■ **ENTRIES SHOWN**
--- START ---
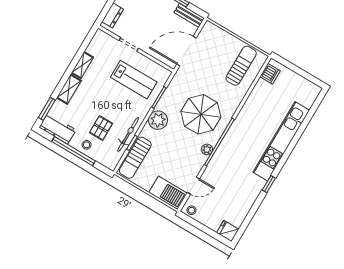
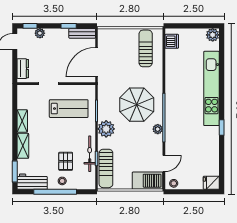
plant: (313, 91) -> (213, 35), added

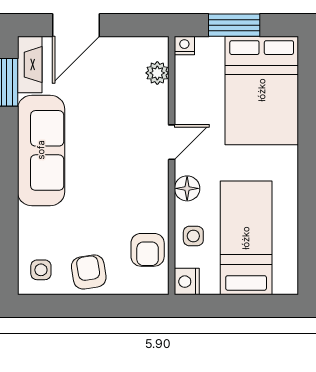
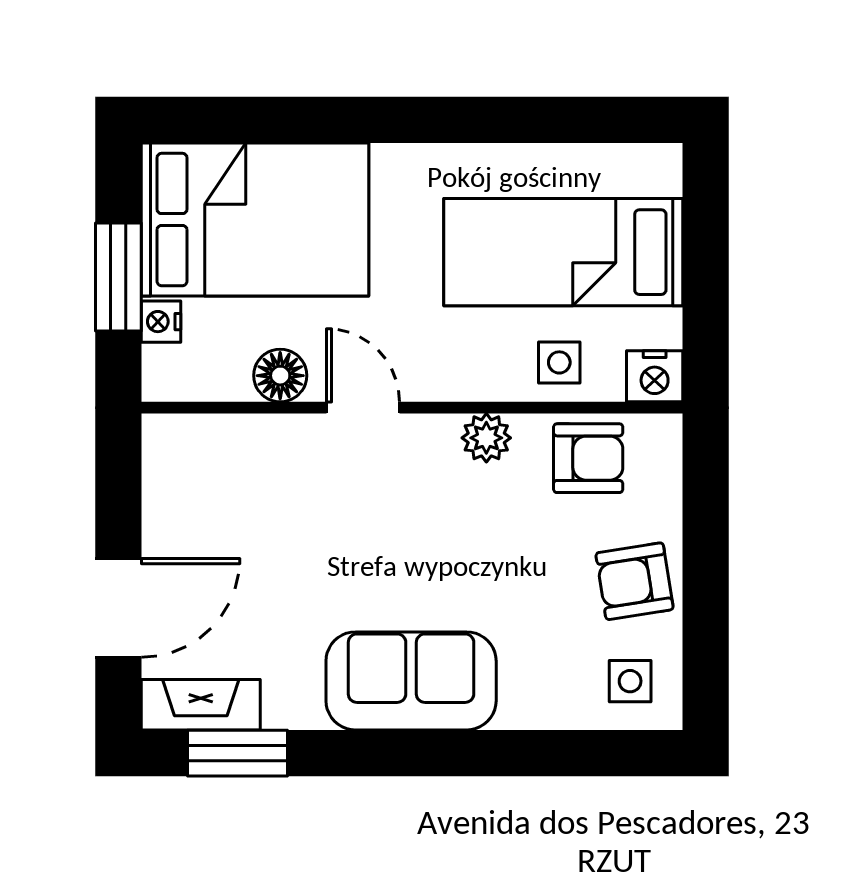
door: (76, 25) -> (118, 608), hinge flipped
nightstand: (184, 46) -> (161, 322), moved
plant: (157, 73) -> (486, 438), moved
sofa: (41, 150) -> (411, 681), width x0.73
floor lamp: (187, 188) -> (280, 376), moved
--- END ---
■ **EXERCISE BRIEF**
Above are the records; copy them exactly without the pictures.

■ **EXERCISE RESULT**
plant: (313, 91) -> (213, 35), added

door: (76, 25) -> (118, 608), hinge flipped
nightstand: (184, 46) -> (161, 322), moved
plant: (157, 73) -> (486, 438), moved
sofa: (41, 150) -> (411, 681), width x0.73
floor lamp: (187, 188) -> (280, 376), moved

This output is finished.